**REQUIREMENT:** Set the data down again, exactly as it reads, but without the pictures.

**SOURCE MATERIAL:**
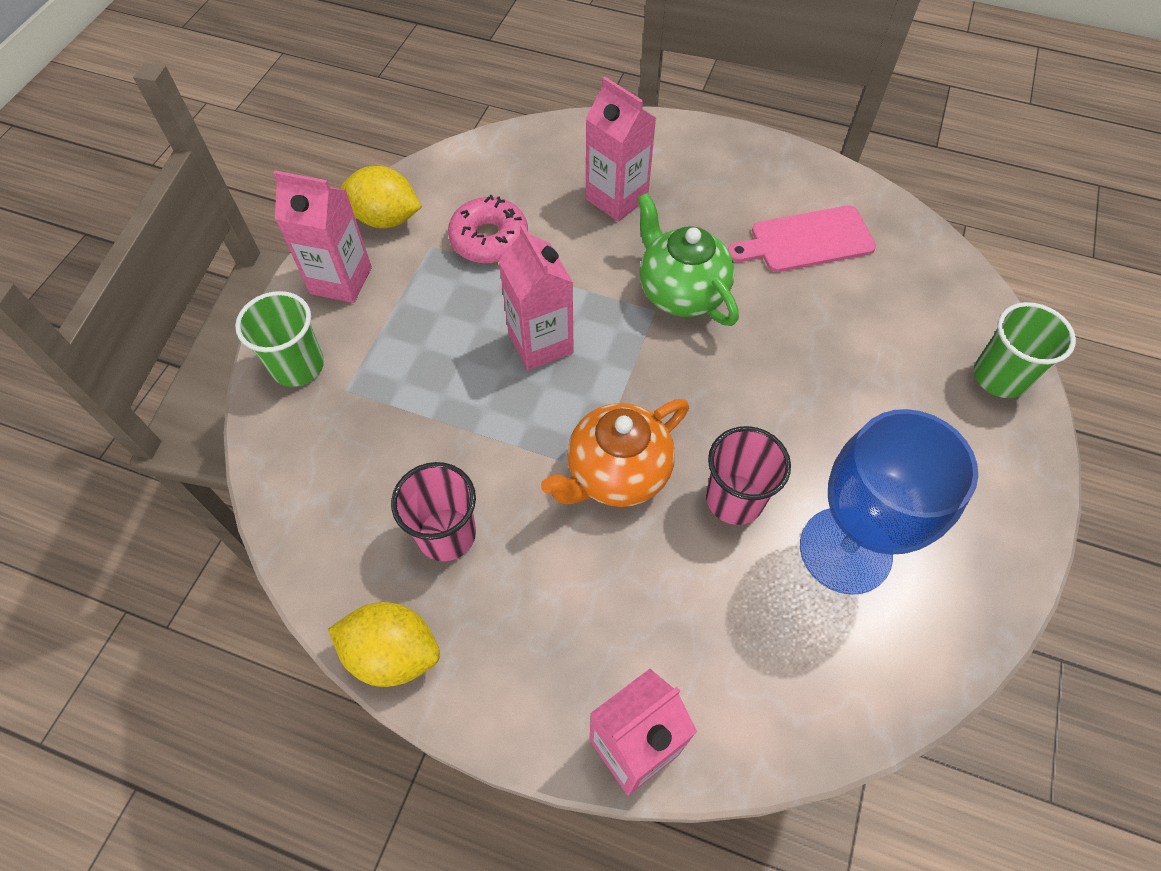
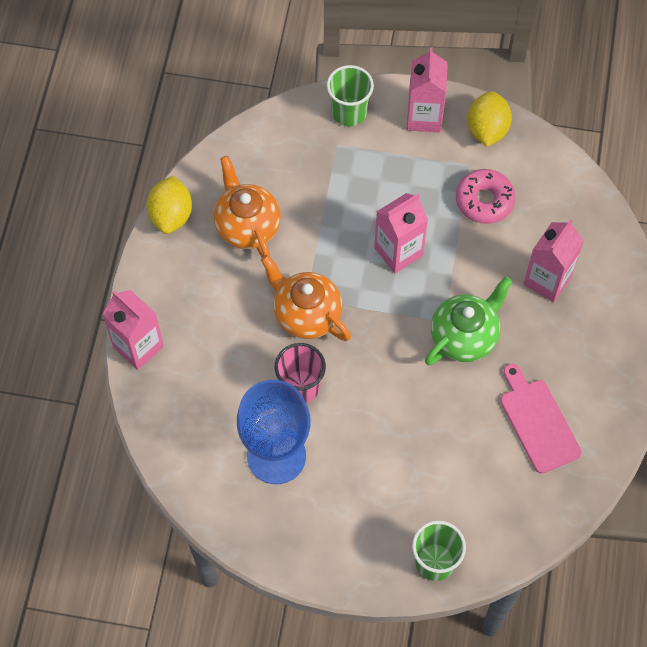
camera: 80 degrees right, 5 degrees up
(446, 534) = (247, 226): pink cup -> orange teapot

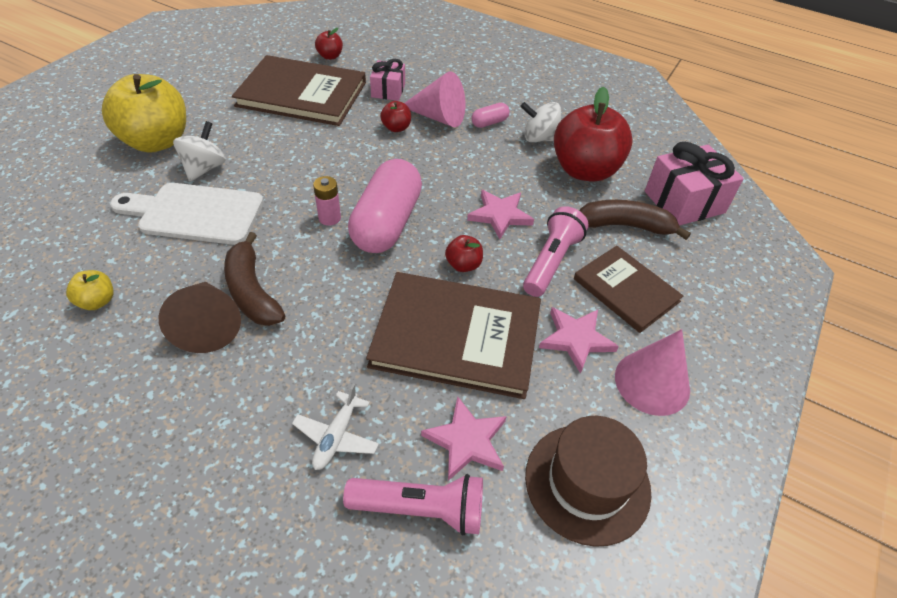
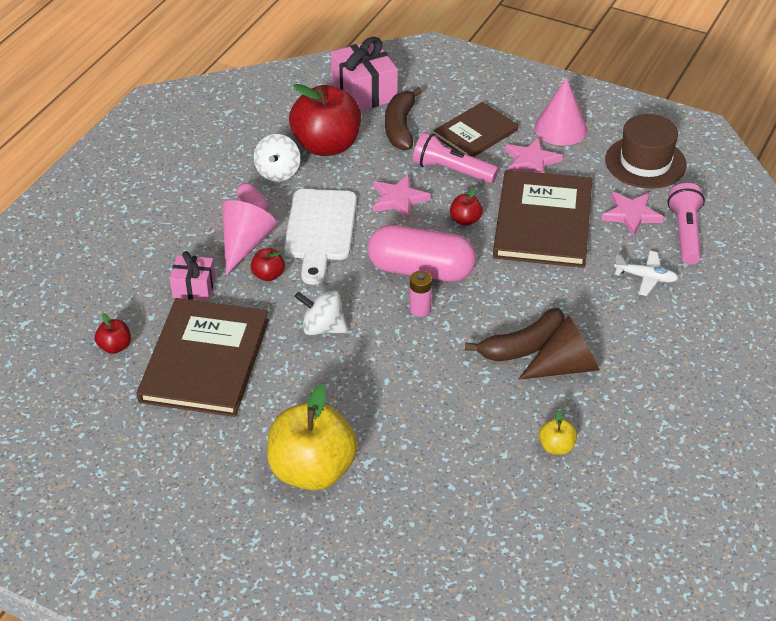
camera: 90 degrees left, 5 degrees down
(195, 213) = (429, 407): white cutting board -> white cutting board (320, 230)
(205, 168) = (356, 417): white spinning top -> white spinning top (322, 328)

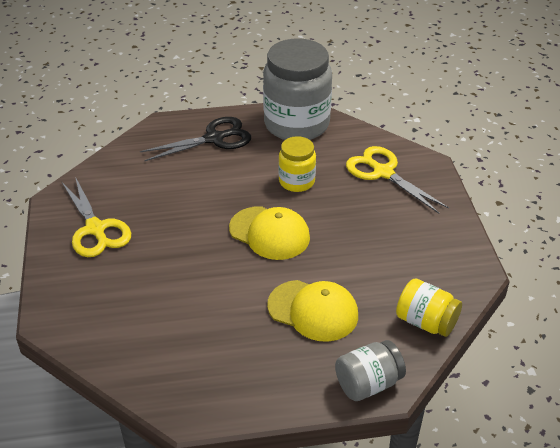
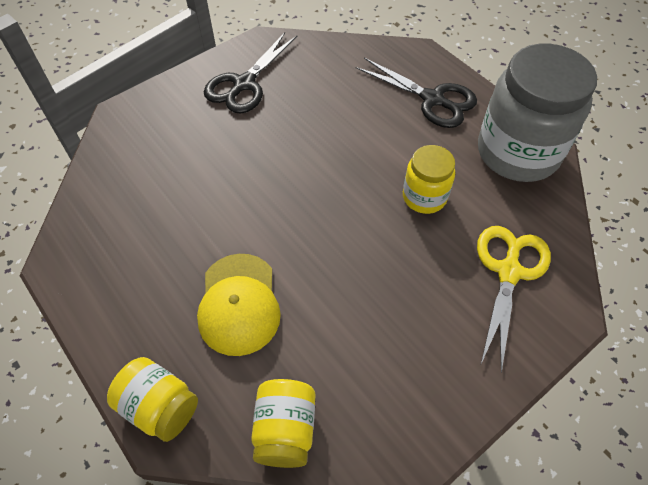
camera: 60 degrees right, 15 degrees up
(95, 229) = (244, 84): yellow scissors -> black scissors
(269, 233) = (327, 212): yellow cap -> none
(368, 384) = (160, 407): grey jar -> yellow jar

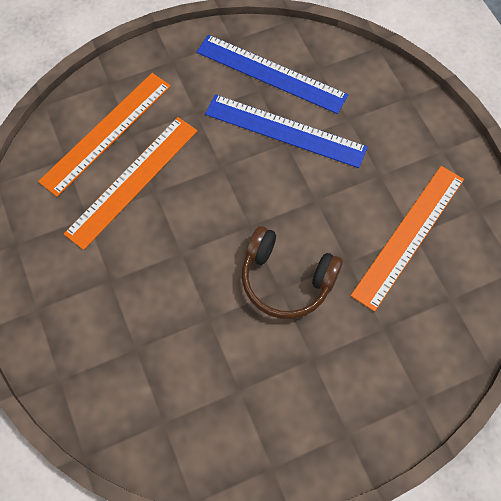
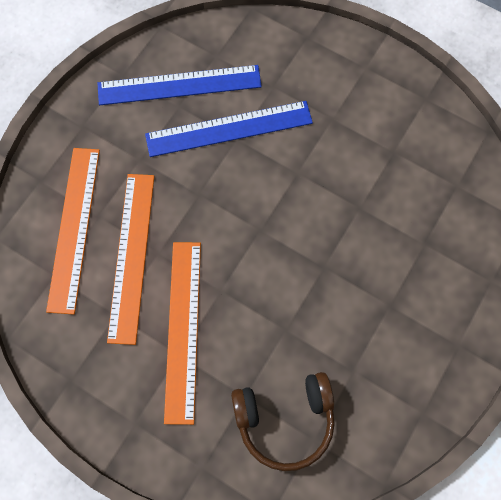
camera: 35 degrees left, 5 degrees up
(286, 279) = (323, 255): brown headphones -> brown headphones (285, 419)
(409, 235) = (391, 155): orange ruler -> orange ruler (183, 329)

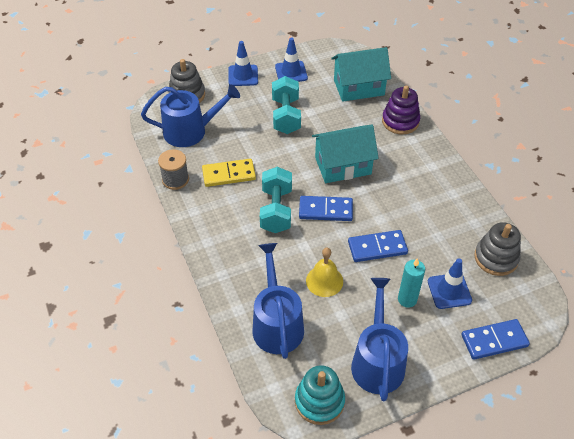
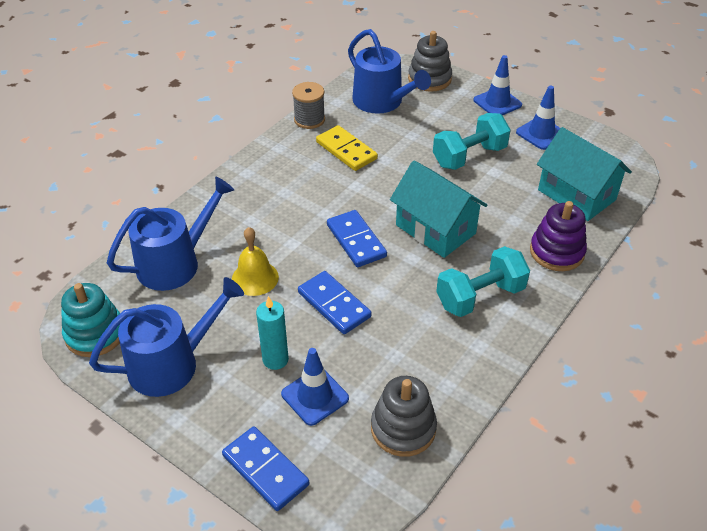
camera: 60 degrees right, 5 degrees down
(276, 210) = (325, 203): turquoise dumbbell -> turquoise dumbbell (480, 296)

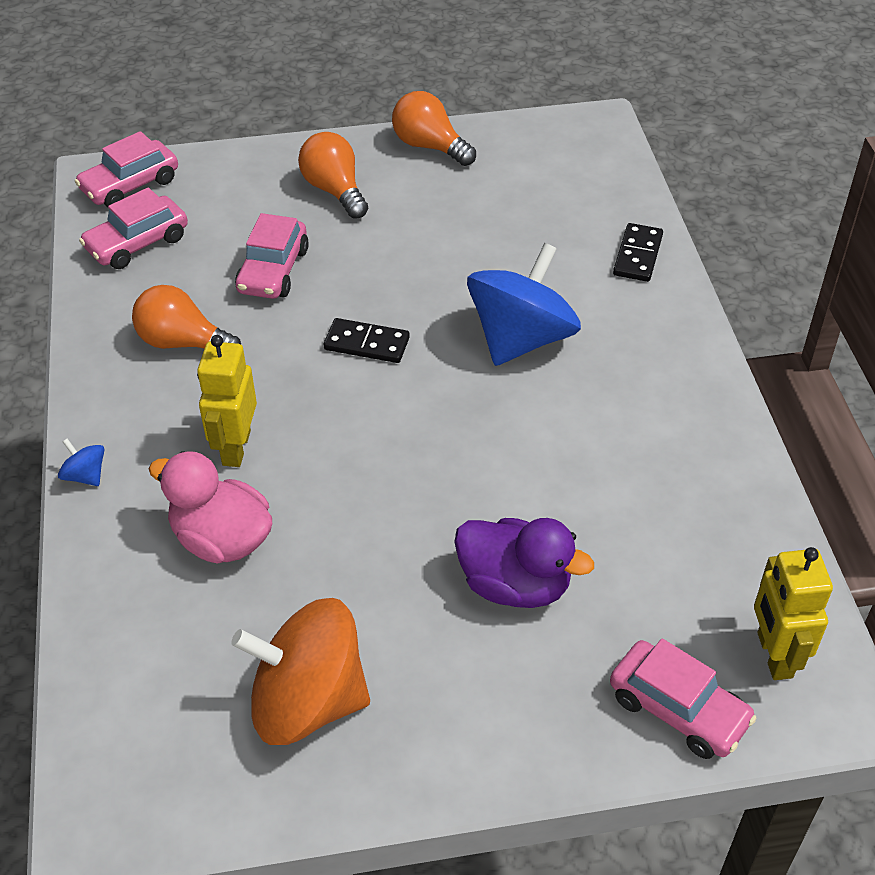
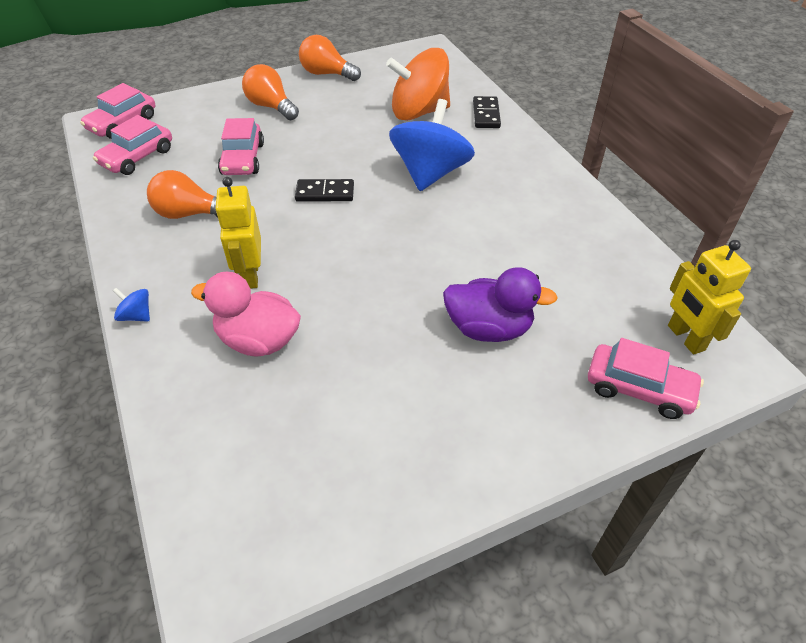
camera: 15 degrees left, 0 degrees up
(308, 701) = (364, 445): orange spinning top -> orange spinning top (419, 112)

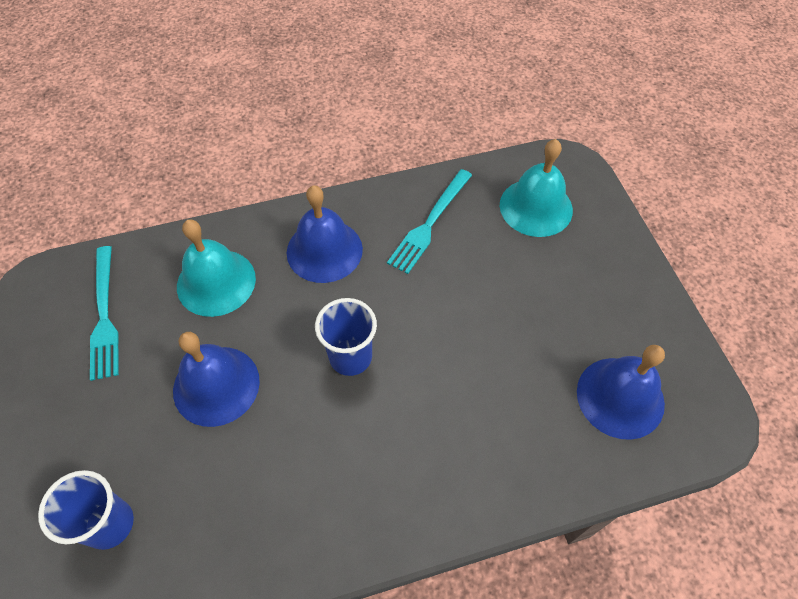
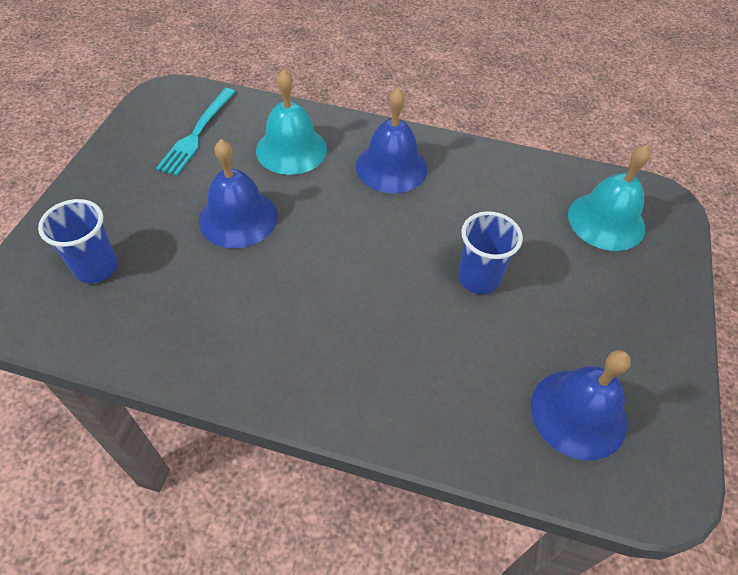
camera: 30 degrees right, 5 degrees down
(350, 357) = (354, 252): blue cup -> blue cup (478, 278)
(430, 223) = (496, 188): turquoise fork -> none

**ANSWER SECTION:**
camera: 80 degrees right, 5 degrees up
(446, 534) = (247, 226): pink cup -> orange teapot

camera: 90 degrees left, 5 degrees down
(195, 213) = (429, 407): white cutting board -> white cutting board (320, 230)
(205, 168) = (356, 417): white spinning top -> white spinning top (322, 328)

camera: 60 degrees right, 15 degrees up
(95, 229) = (244, 84): yellow scissors -> black scissors
(269, 233) = (327, 212): yellow cap -> none
(368, 384) = (160, 407): grey jar -> yellow jar

camera: 35 degrees left, 5 degrees up
(286, 279) = (323, 255): brown headphones -> brown headphones (285, 419)
(409, 235) = (391, 155): orange ruler -> orange ruler (183, 329)

camera: 60 degrees right, 5 degrees down
(276, 210) = (325, 203): turquoise dumbbell -> turquoise dumbbell (480, 296)

camera: 15 degrees left, 0 degrees up
(308, 701) = (364, 445): orange spinning top -> orange spinning top (419, 112)

camera: 30 degrees right, 5 degrees down
(350, 357) = (354, 252): blue cup -> blue cup (478, 278)
(430, 223) = (496, 188): turquoise fork -> none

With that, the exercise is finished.